-- Opening Marker --

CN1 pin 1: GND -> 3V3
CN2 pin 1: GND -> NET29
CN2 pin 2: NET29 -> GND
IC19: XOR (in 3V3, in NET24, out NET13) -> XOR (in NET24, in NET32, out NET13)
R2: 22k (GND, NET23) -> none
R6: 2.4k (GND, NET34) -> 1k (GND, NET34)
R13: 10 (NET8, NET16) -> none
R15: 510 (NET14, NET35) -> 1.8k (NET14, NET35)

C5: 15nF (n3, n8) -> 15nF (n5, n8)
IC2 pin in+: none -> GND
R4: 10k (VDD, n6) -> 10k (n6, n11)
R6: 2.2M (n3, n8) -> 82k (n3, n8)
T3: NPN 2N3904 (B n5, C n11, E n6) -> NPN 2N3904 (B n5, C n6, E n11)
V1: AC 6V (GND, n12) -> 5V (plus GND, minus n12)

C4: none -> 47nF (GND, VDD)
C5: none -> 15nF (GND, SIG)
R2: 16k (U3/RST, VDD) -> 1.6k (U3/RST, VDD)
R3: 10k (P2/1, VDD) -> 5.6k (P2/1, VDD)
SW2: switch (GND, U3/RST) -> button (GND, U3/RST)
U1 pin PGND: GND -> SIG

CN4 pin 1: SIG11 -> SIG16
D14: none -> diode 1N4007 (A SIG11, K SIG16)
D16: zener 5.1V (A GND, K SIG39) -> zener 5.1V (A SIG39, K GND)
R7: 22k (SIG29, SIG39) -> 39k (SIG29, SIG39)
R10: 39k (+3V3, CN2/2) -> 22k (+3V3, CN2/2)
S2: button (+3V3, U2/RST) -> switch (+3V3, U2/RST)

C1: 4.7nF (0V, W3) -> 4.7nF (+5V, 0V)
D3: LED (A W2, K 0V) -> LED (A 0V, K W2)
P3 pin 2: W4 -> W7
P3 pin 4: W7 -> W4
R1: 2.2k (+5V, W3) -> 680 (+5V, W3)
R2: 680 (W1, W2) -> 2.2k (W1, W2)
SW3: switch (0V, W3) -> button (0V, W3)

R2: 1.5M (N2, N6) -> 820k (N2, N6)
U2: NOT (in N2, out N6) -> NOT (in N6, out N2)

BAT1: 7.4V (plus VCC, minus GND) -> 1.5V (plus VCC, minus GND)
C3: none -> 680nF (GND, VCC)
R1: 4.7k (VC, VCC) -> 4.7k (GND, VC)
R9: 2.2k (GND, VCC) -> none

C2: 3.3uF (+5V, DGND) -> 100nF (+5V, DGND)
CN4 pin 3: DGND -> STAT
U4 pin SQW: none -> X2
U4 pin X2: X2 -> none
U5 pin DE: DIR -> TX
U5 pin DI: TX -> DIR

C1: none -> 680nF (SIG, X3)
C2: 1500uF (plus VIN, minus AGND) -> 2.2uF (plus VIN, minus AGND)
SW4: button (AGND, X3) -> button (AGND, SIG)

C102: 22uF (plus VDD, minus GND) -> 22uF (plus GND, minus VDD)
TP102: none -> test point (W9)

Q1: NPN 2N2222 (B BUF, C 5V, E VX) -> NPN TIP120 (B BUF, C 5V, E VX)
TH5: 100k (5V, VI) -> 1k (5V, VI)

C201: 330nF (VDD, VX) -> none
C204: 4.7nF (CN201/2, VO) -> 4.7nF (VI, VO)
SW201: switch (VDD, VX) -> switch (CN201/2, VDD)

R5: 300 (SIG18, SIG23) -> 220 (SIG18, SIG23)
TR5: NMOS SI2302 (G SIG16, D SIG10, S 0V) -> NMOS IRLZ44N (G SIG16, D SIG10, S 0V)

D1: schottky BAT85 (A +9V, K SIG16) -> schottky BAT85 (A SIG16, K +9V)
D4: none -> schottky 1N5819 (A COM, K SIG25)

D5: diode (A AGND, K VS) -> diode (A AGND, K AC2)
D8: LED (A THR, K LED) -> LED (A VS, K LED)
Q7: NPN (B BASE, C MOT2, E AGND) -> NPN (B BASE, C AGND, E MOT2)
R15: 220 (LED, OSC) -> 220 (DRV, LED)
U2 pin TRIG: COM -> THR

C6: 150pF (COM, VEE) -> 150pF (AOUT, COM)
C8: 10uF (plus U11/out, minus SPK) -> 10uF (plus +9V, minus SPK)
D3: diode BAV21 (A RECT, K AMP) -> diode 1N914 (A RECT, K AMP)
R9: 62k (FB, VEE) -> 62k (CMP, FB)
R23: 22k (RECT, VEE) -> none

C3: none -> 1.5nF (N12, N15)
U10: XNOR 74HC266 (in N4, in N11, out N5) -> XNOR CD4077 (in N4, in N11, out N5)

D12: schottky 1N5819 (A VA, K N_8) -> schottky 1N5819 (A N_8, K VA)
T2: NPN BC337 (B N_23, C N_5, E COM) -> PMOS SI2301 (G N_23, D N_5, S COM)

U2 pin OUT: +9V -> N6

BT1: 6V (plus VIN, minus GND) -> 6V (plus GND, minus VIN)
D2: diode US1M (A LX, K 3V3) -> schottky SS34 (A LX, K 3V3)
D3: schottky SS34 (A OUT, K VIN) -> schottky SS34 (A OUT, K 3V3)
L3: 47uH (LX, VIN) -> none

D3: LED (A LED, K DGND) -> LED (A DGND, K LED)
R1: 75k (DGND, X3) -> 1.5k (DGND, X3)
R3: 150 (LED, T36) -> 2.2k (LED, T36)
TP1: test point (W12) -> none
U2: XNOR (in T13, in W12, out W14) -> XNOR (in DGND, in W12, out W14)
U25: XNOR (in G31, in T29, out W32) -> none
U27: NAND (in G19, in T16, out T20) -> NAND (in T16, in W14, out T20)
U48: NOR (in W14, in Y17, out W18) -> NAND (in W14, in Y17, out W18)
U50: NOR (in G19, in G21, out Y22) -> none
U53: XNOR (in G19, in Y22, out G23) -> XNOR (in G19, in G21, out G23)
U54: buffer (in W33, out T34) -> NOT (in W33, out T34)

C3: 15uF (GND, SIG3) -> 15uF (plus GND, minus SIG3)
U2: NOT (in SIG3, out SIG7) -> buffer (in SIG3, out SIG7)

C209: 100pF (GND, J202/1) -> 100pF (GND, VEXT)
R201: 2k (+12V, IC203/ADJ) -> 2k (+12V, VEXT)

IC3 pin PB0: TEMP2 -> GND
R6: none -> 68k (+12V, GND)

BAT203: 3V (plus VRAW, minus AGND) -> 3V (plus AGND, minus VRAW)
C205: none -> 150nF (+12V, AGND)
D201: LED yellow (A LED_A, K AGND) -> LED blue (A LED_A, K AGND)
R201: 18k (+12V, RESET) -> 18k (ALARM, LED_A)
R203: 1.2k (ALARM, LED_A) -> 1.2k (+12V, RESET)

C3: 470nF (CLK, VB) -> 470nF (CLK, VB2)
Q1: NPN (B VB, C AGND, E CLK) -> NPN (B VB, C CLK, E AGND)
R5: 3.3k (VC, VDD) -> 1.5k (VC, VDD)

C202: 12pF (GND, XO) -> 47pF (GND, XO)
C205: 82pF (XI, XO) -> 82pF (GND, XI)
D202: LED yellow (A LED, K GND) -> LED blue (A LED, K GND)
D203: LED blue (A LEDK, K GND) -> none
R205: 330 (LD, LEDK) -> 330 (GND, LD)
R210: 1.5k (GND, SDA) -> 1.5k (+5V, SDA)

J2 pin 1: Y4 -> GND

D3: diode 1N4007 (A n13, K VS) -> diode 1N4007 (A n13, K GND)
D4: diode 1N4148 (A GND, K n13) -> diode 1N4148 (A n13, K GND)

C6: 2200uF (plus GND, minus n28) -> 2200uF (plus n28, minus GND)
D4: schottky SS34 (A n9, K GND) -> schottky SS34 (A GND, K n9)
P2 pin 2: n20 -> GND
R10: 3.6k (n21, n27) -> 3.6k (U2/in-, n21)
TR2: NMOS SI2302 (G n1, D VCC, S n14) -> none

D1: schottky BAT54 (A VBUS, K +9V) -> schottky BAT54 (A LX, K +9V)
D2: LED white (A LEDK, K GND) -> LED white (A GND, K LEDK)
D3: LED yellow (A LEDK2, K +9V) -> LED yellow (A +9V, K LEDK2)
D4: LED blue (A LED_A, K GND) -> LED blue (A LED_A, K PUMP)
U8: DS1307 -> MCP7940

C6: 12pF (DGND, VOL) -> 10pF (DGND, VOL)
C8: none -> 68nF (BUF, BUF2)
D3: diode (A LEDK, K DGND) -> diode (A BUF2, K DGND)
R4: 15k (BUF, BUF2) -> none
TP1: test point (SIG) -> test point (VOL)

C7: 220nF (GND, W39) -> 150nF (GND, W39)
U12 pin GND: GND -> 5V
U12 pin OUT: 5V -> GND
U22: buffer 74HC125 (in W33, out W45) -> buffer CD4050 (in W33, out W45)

-- Closing Marker --

=== Work to be completed ===
Your answer must consist solely of the lines above between the line holding "R5: 300 (SIG18, SIG23) -> 220 (SIG18, SIG23)" and the line holding "L3: 47uH (LX, VIN) -> none", inclusive, copied exactly.

=== Exercise result ===
R5: 300 (SIG18, SIG23) -> 220 (SIG18, SIG23)
TR5: NMOS SI2302 (G SIG16, D SIG10, S 0V) -> NMOS IRLZ44N (G SIG16, D SIG10, S 0V)

D1: schottky BAT85 (A +9V, K SIG16) -> schottky BAT85 (A SIG16, K +9V)
D4: none -> schottky 1N5819 (A COM, K SIG25)

D5: diode (A AGND, K VS) -> diode (A AGND, K AC2)
D8: LED (A THR, K LED) -> LED (A VS, K LED)
Q7: NPN (B BASE, C MOT2, E AGND) -> NPN (B BASE, C AGND, E MOT2)
R15: 220 (LED, OSC) -> 220 (DRV, LED)
U2 pin TRIG: COM -> THR

C6: 150pF (COM, VEE) -> 150pF (AOUT, COM)
C8: 10uF (plus U11/out, minus SPK) -> 10uF (plus +9V, minus SPK)
D3: diode BAV21 (A RECT, K AMP) -> diode 1N914 (A RECT, K AMP)
R9: 62k (FB, VEE) -> 62k (CMP, FB)
R23: 22k (RECT, VEE) -> none

C3: none -> 1.5nF (N12, N15)
U10: XNOR 74HC266 (in N4, in N11, out N5) -> XNOR CD4077 (in N4, in N11, out N5)

D12: schottky 1N5819 (A VA, K N_8) -> schottky 1N5819 (A N_8, K VA)
T2: NPN BC337 (B N_23, C N_5, E COM) -> PMOS SI2301 (G N_23, D N_5, S COM)

U2 pin OUT: +9V -> N6

BT1: 6V (plus VIN, minus GND) -> 6V (plus GND, minus VIN)
D2: diode US1M (A LX, K 3V3) -> schottky SS34 (A LX, K 3V3)
D3: schottky SS34 (A OUT, K VIN) -> schottky SS34 (A OUT, K 3V3)
L3: 47uH (LX, VIN) -> none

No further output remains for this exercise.